▶ [RECORDS SUPPLIED]
-- -- --
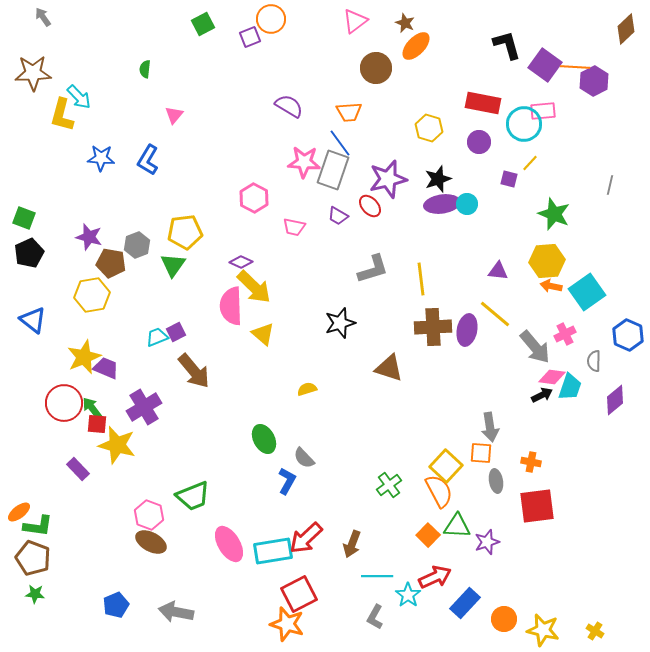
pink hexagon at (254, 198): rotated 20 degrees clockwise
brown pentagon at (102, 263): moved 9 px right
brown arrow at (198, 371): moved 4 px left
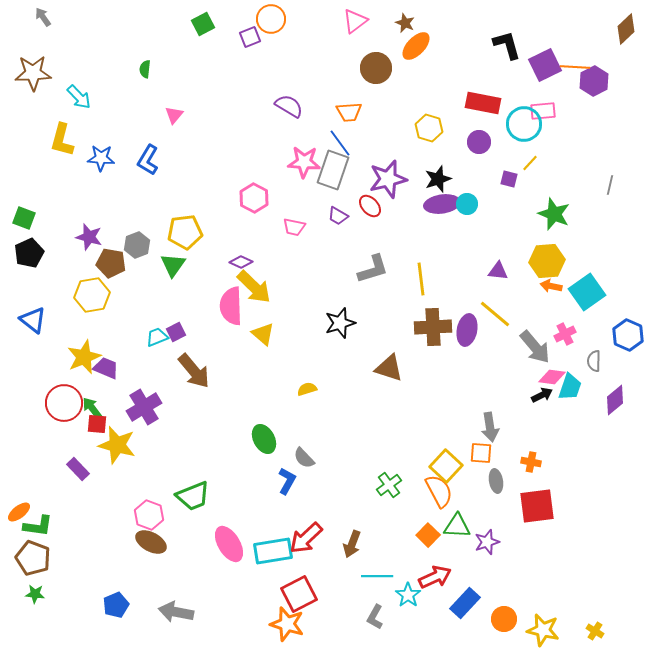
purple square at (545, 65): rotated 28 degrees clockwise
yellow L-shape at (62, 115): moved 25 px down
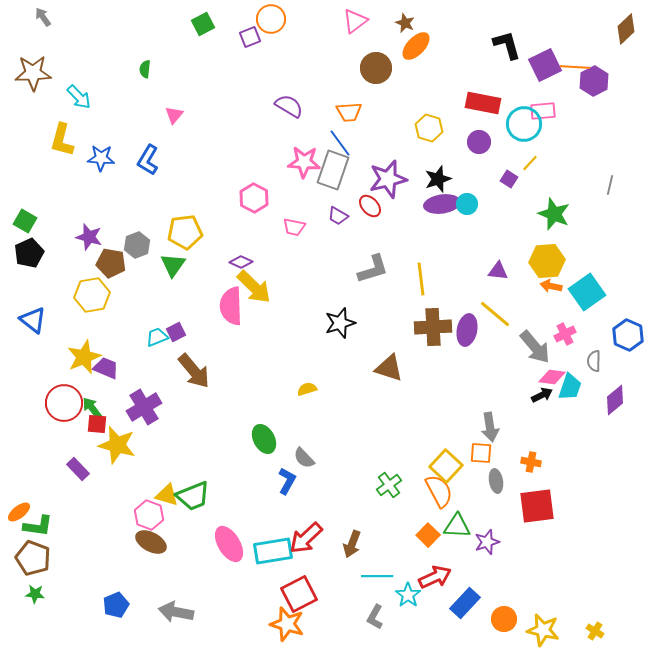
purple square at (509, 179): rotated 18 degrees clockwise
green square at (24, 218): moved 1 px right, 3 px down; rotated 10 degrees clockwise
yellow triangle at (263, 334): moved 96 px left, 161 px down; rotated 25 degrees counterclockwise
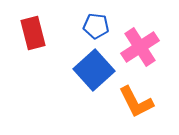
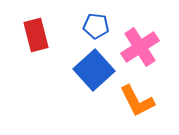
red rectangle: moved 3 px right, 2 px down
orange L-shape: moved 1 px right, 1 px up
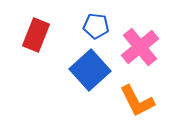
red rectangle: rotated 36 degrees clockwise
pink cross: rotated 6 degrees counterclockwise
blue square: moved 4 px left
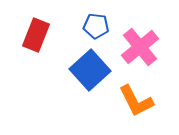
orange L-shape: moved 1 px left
-- -- --
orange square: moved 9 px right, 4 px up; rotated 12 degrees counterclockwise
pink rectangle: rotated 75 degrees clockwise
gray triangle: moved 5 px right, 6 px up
-- -- --
▶ [EXERCISE AIM] Copy the entries from the line with "pink hexagon at" through the line with "yellow L-shape at (62, 115): moved 25 px down", substituting "dark red" for every "brown" and keeping everything else the same. Leave the pictures out.

▶ [SOLUTION BELOW]
pink hexagon at (254, 198): rotated 20 degrees clockwise
dark red pentagon at (102, 263): moved 9 px right
dark red arrow at (198, 371): moved 4 px left
purple square at (545, 65): rotated 28 degrees clockwise
yellow L-shape at (62, 115): moved 25 px down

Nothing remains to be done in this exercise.